** Opening INPUT MATERIAL block **

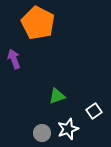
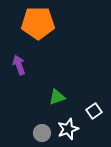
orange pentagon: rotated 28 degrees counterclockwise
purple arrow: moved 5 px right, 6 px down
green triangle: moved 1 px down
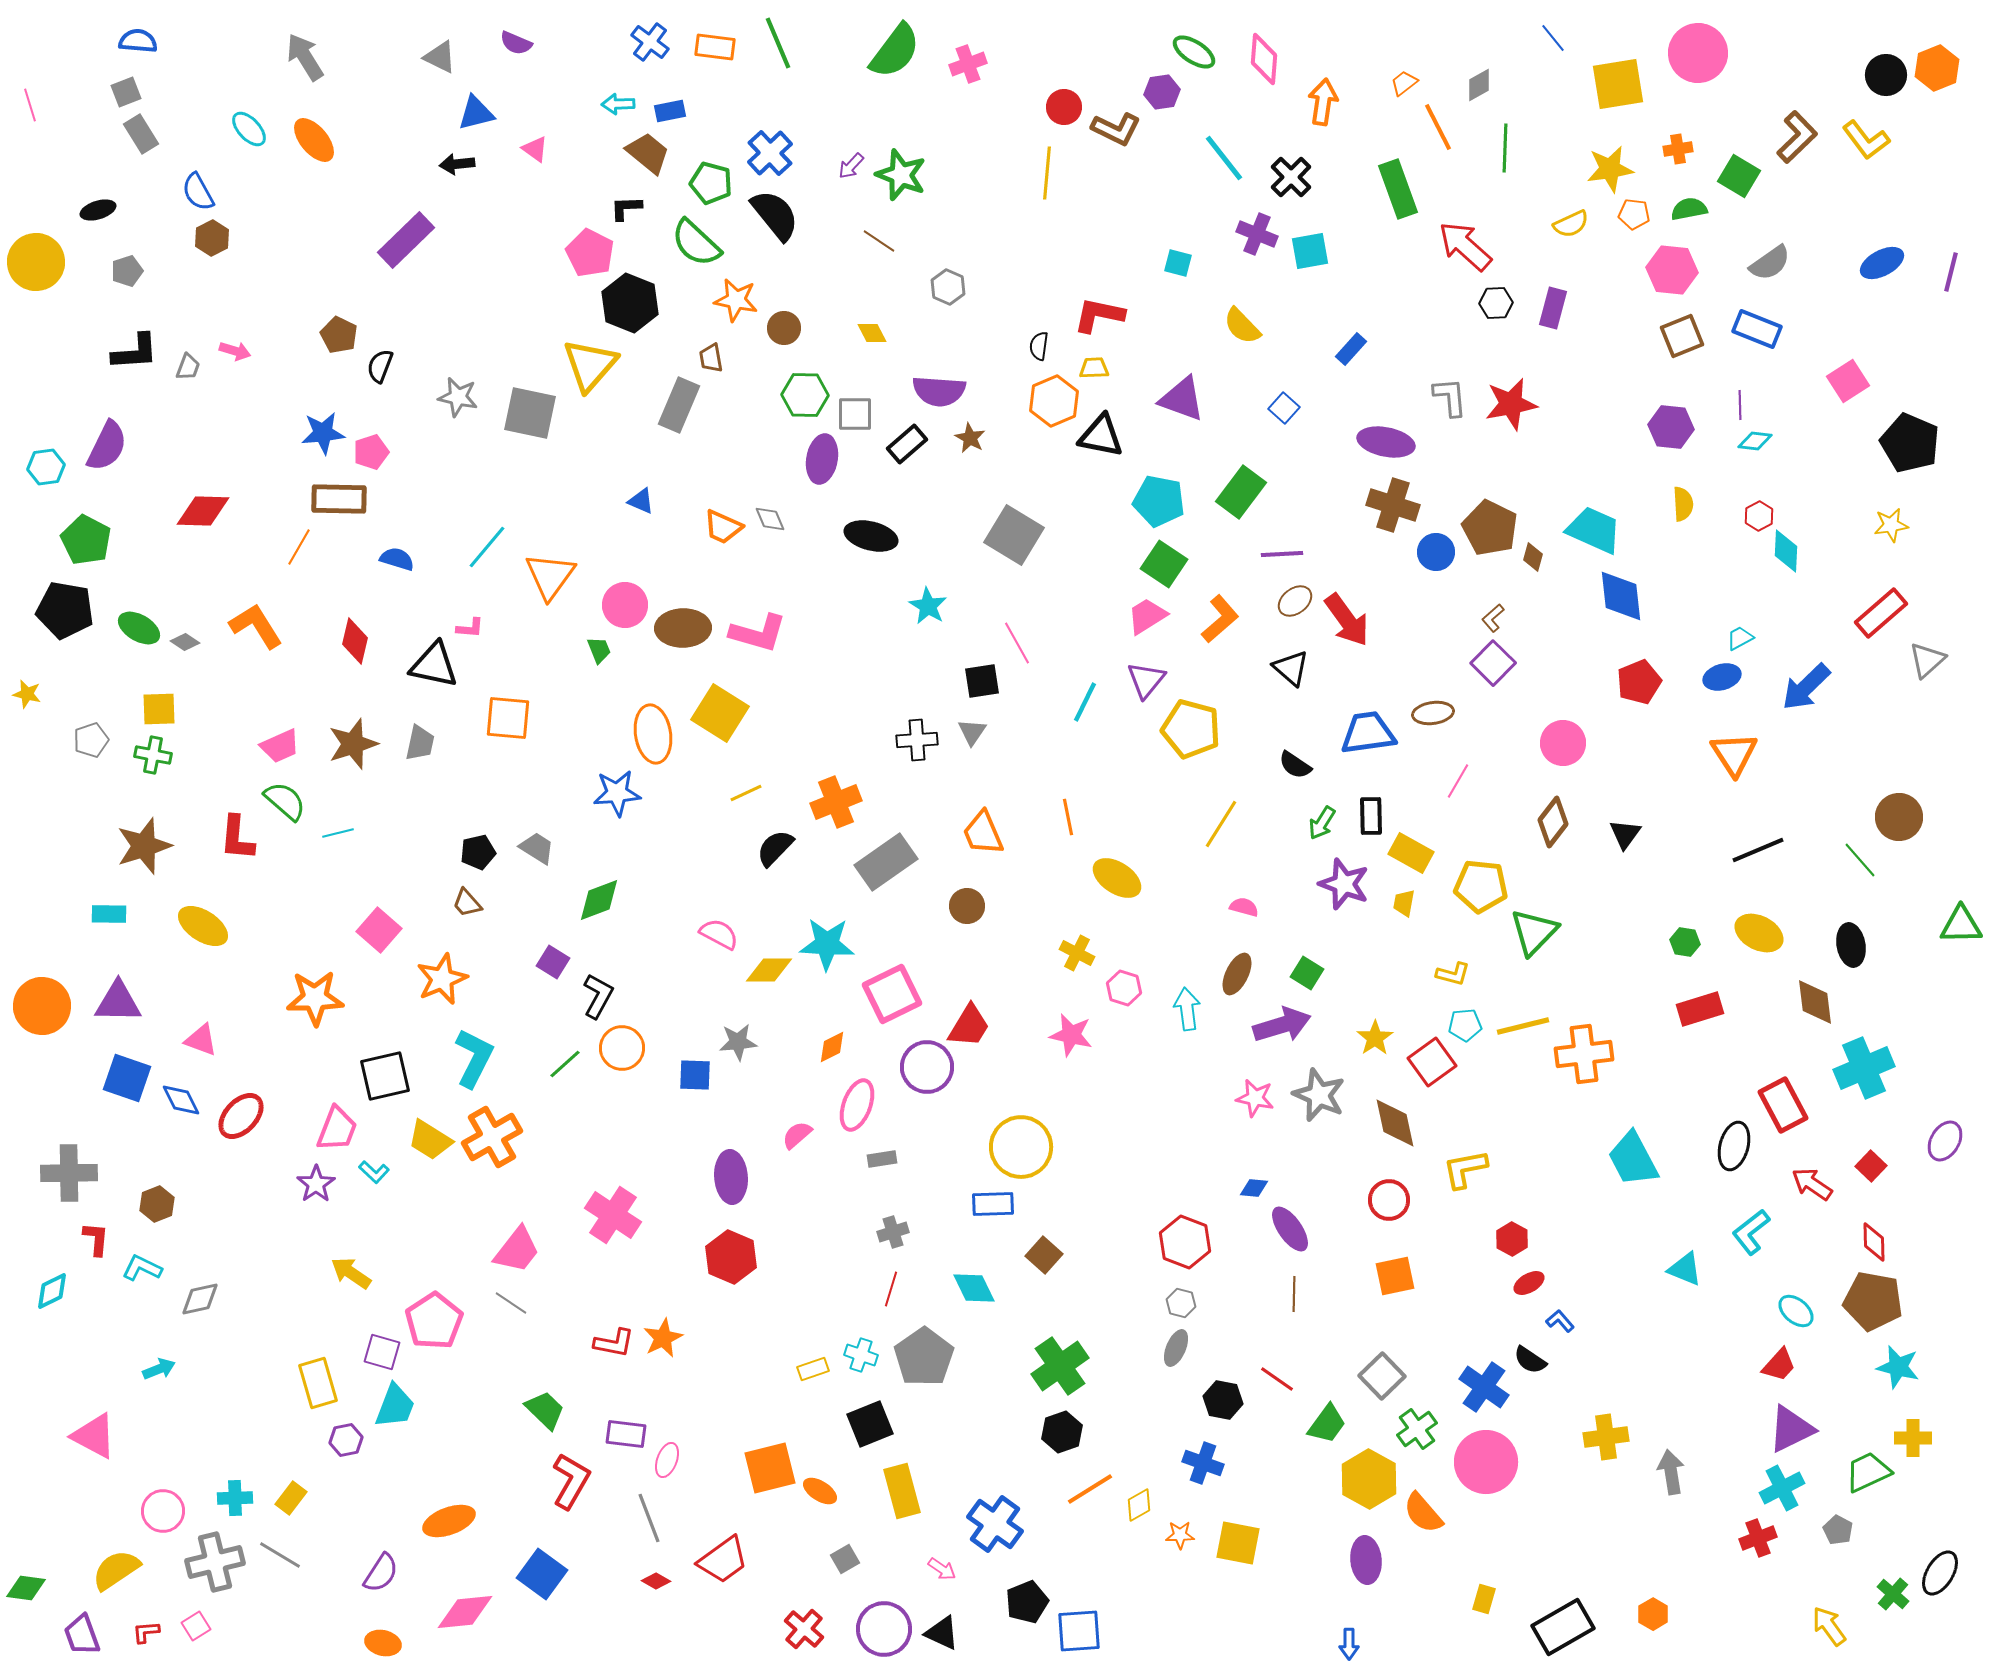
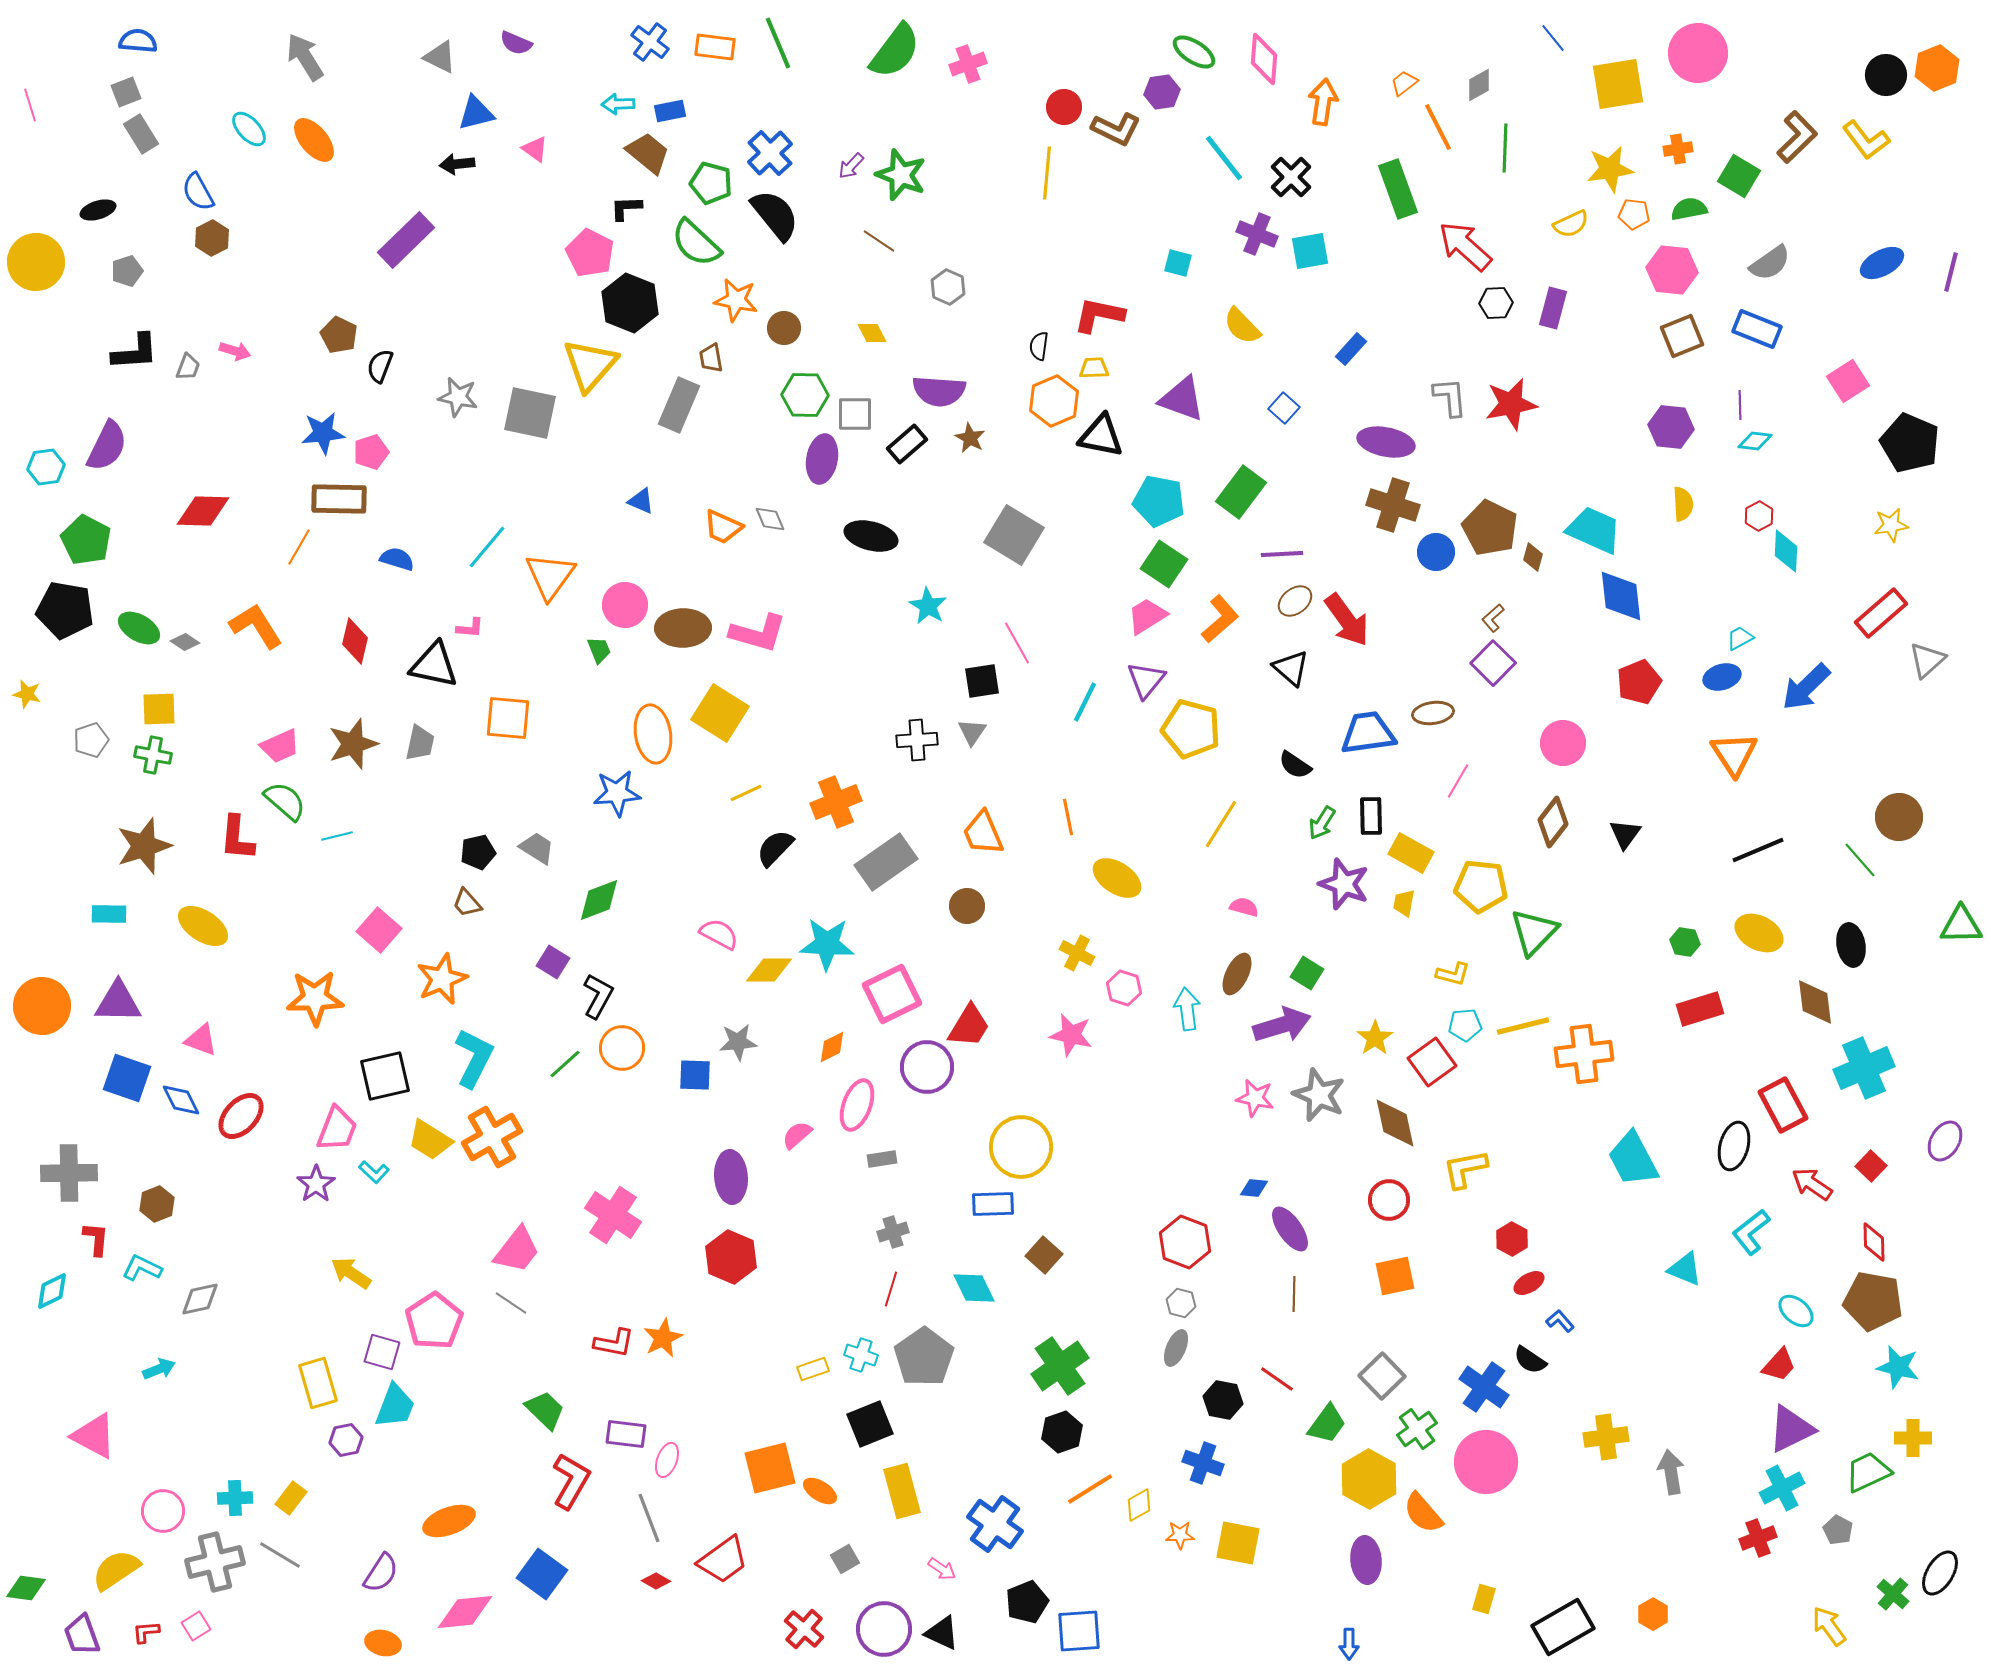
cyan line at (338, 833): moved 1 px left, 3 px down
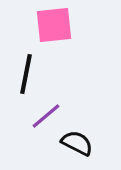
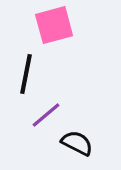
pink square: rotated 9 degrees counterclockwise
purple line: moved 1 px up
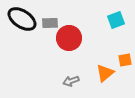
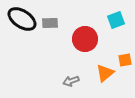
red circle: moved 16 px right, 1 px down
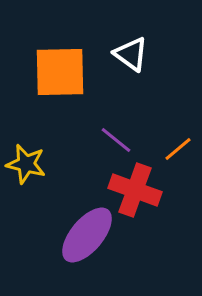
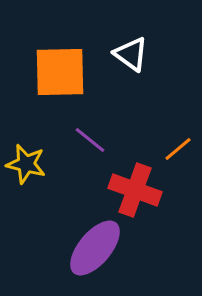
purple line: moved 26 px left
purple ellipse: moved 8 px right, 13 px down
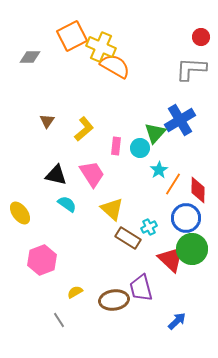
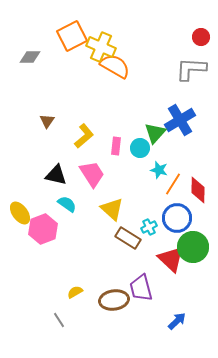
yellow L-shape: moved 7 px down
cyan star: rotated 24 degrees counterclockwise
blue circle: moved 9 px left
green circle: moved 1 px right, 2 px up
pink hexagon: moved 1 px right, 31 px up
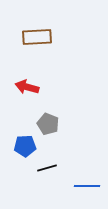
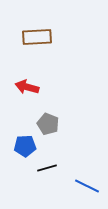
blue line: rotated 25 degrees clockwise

** Closing INPUT MATERIAL block **

## PROBLEM
Output, exactly and without pictures, the lines above that run from the one containing "blue circle: moved 9 px left" through the last line of the entries, inclusive.

## YOUR RESPONSE
blue circle: moved 9 px left
green circle: moved 1 px right, 2 px up
pink hexagon: moved 1 px right, 31 px up
blue line: rotated 25 degrees clockwise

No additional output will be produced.